- _Task instructions_
Your job is to retype all of the data word for word, leaving every image out.

- _Input data_
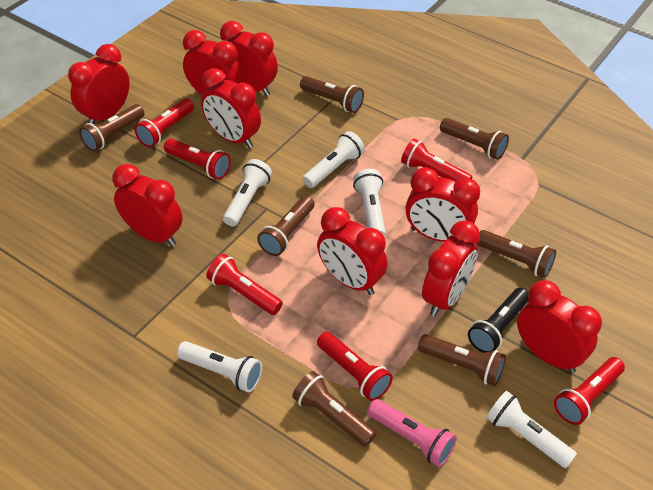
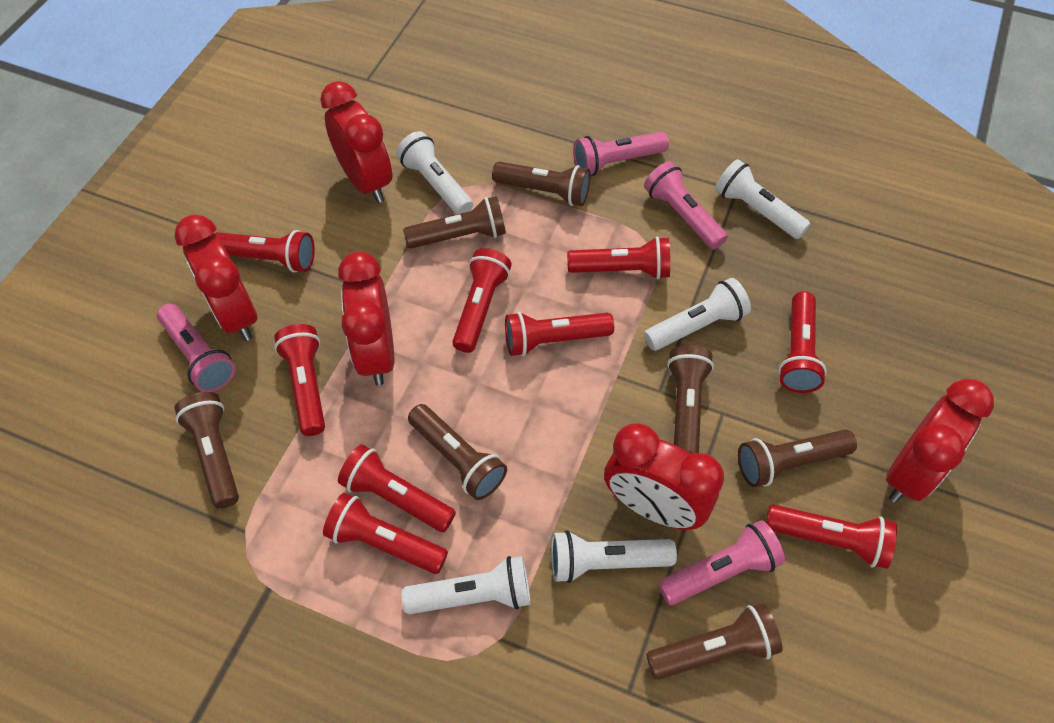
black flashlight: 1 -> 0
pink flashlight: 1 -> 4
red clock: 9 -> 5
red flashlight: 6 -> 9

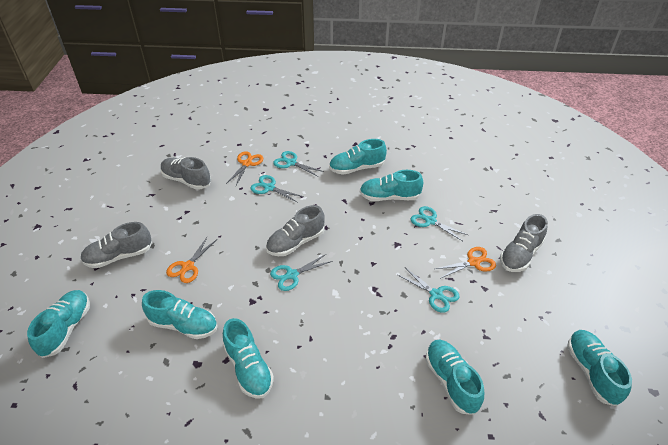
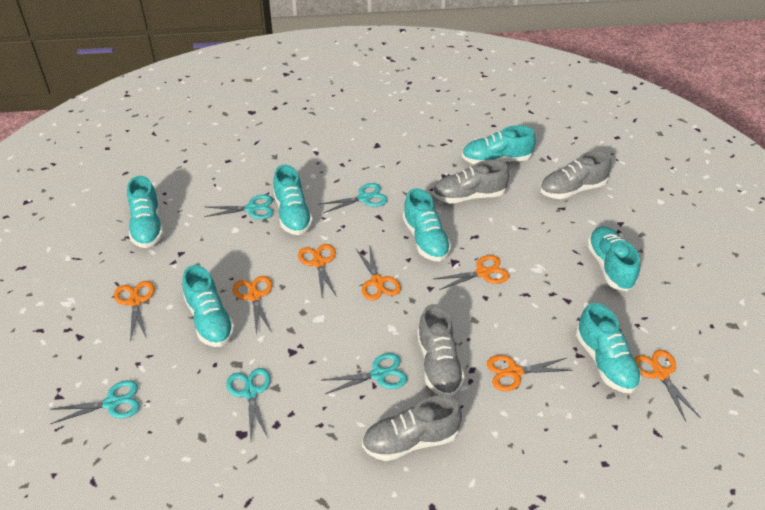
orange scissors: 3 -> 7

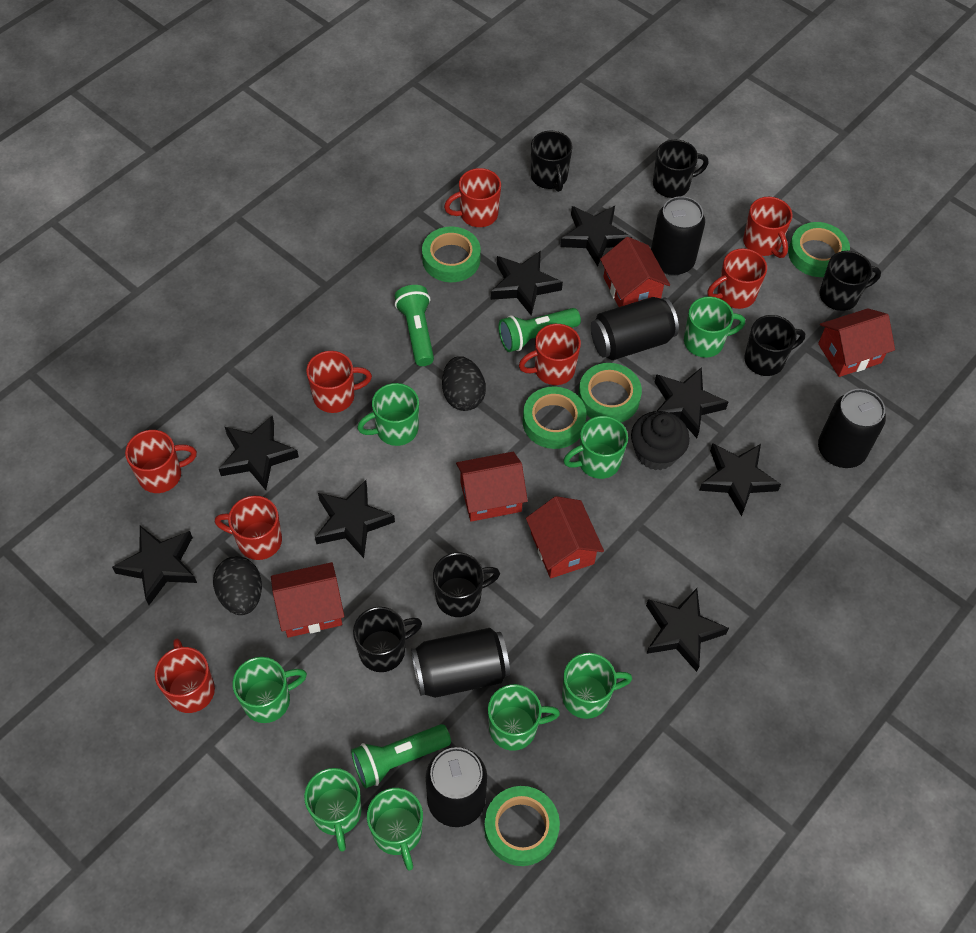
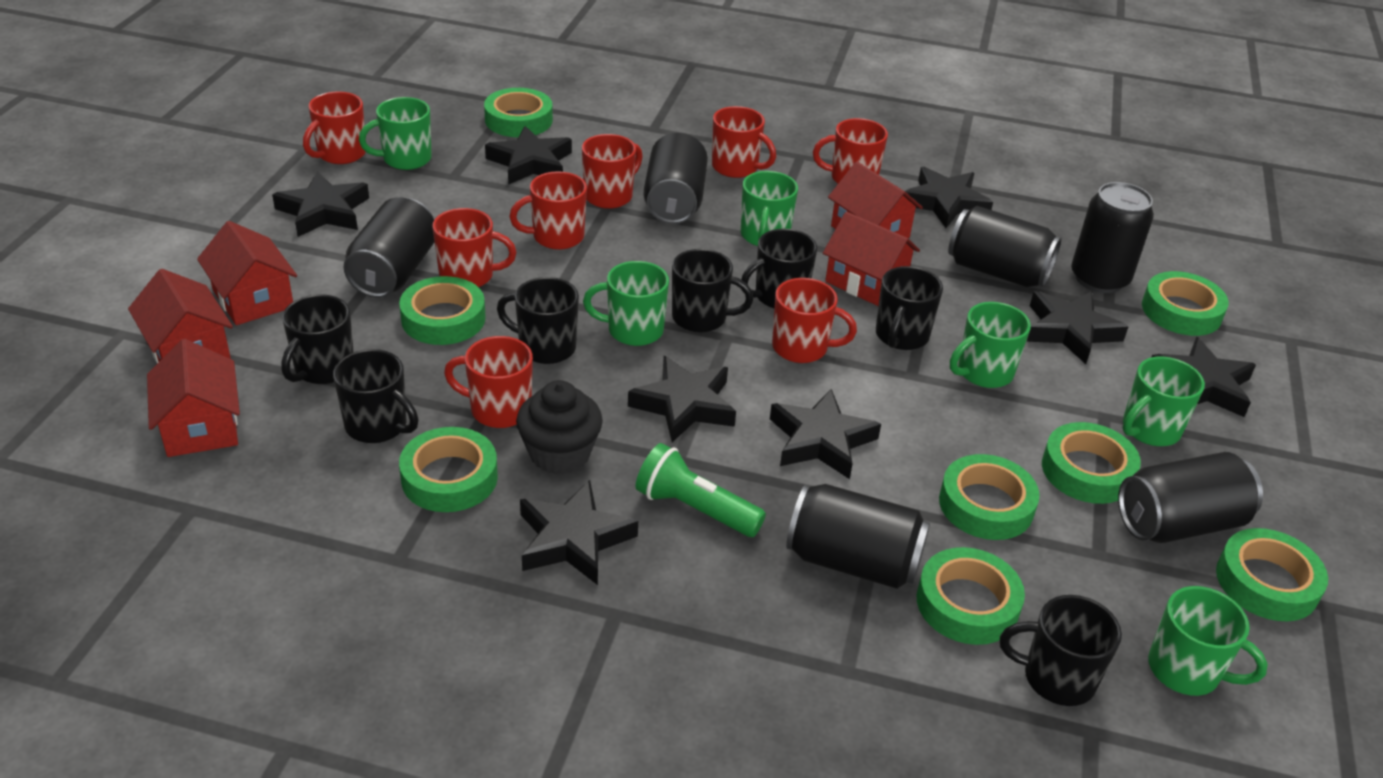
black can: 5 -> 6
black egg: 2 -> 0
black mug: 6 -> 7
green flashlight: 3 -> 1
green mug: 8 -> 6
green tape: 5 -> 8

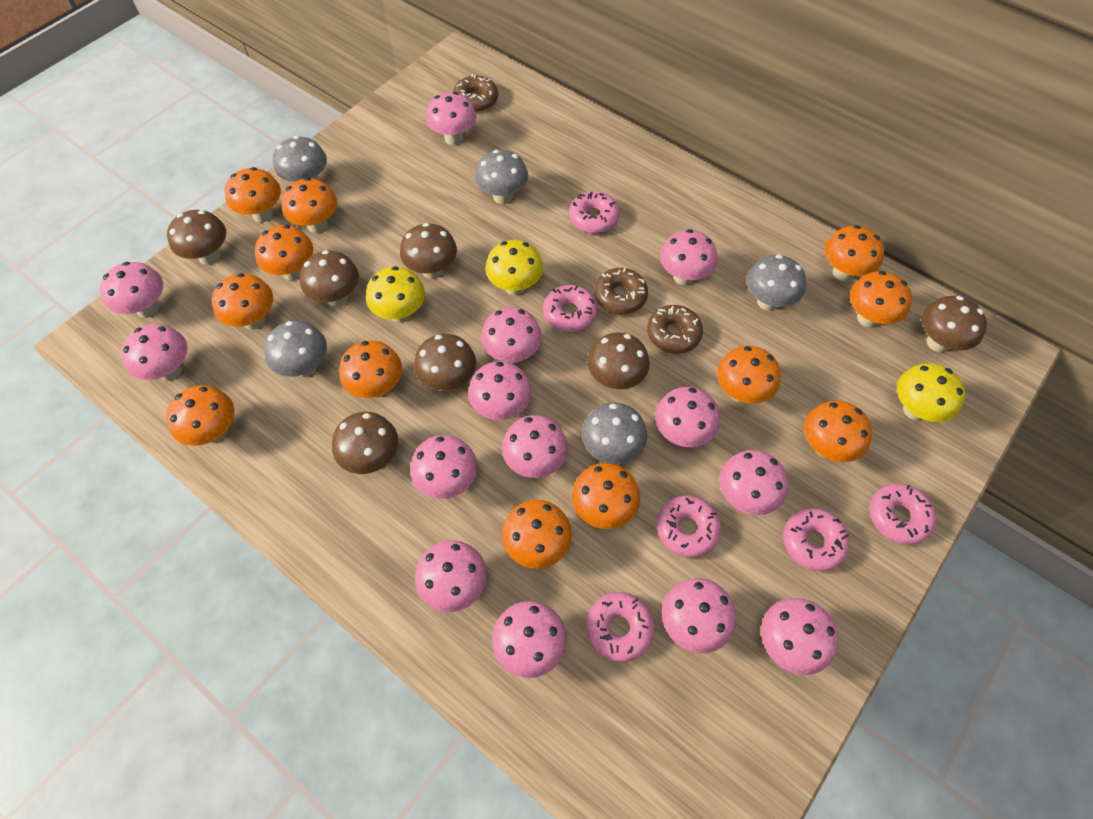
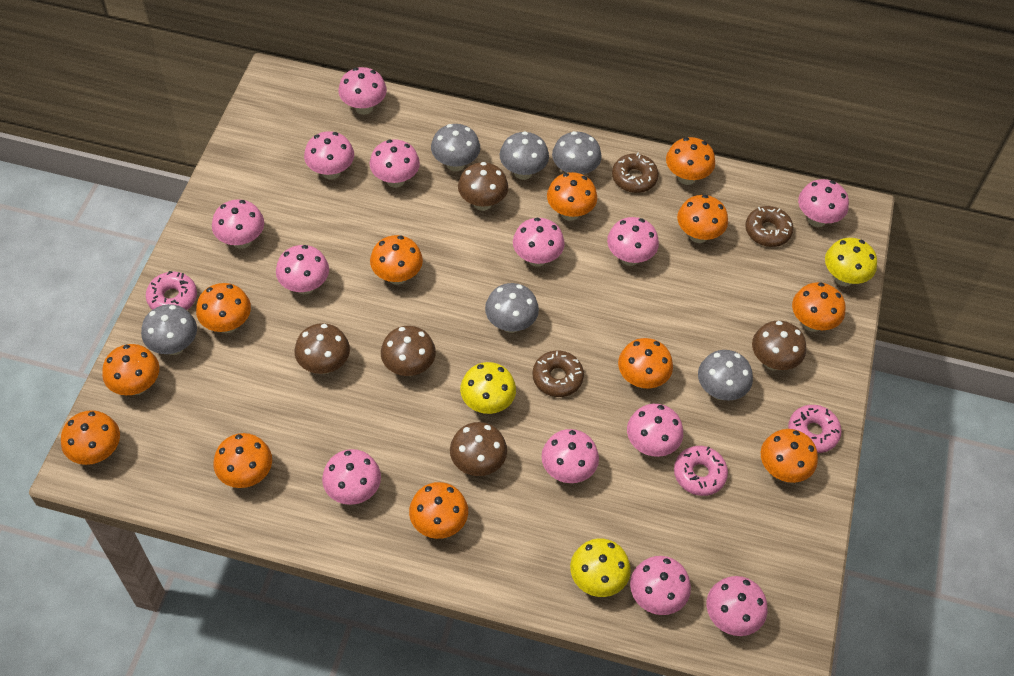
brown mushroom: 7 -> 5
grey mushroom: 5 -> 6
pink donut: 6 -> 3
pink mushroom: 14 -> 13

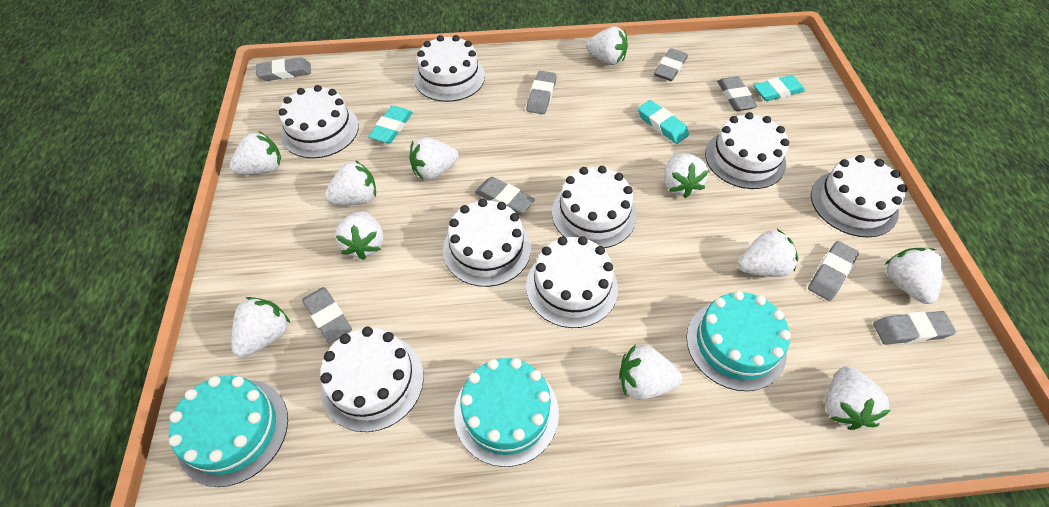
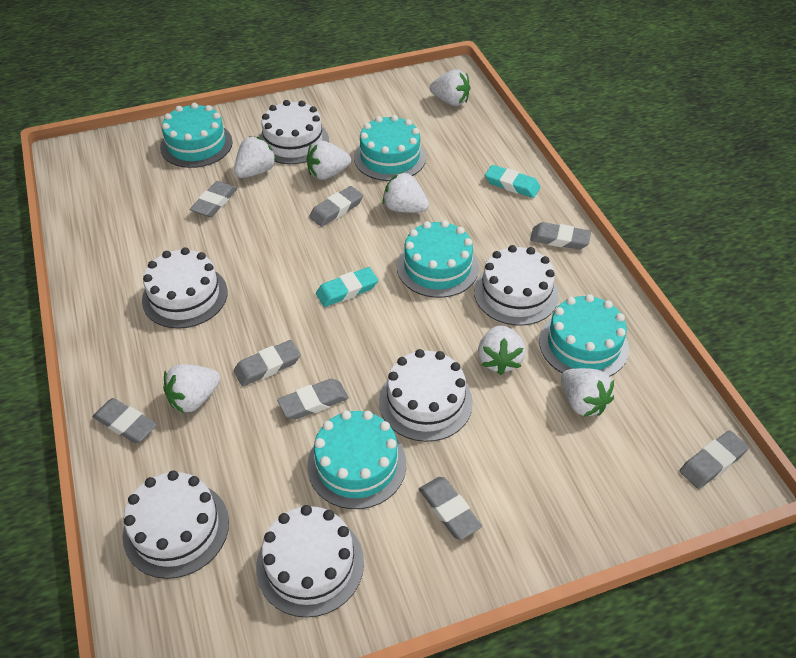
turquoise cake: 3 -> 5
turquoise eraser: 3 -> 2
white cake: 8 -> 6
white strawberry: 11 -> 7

- _Exercise result_
black flashlight: 1 -> 0
pink flashlight: 1 -> 4
red clock: 9 -> 5
red flashlight: 6 -> 9

orange scissors: 3 -> 7

black can: 5 -> 6
black egg: 2 -> 0
black mug: 6 -> 7
green flashlight: 3 -> 1
green mug: 8 -> 6
green tape: 5 -> 8

brown mushroom: 7 -> 5
grey mushroom: 5 -> 6
pink donut: 6 -> 3
pink mushroom: 14 -> 13

turquoise cake: 3 -> 5
turquoise eraser: 3 -> 2
white cake: 8 -> 6
white strawberry: 11 -> 7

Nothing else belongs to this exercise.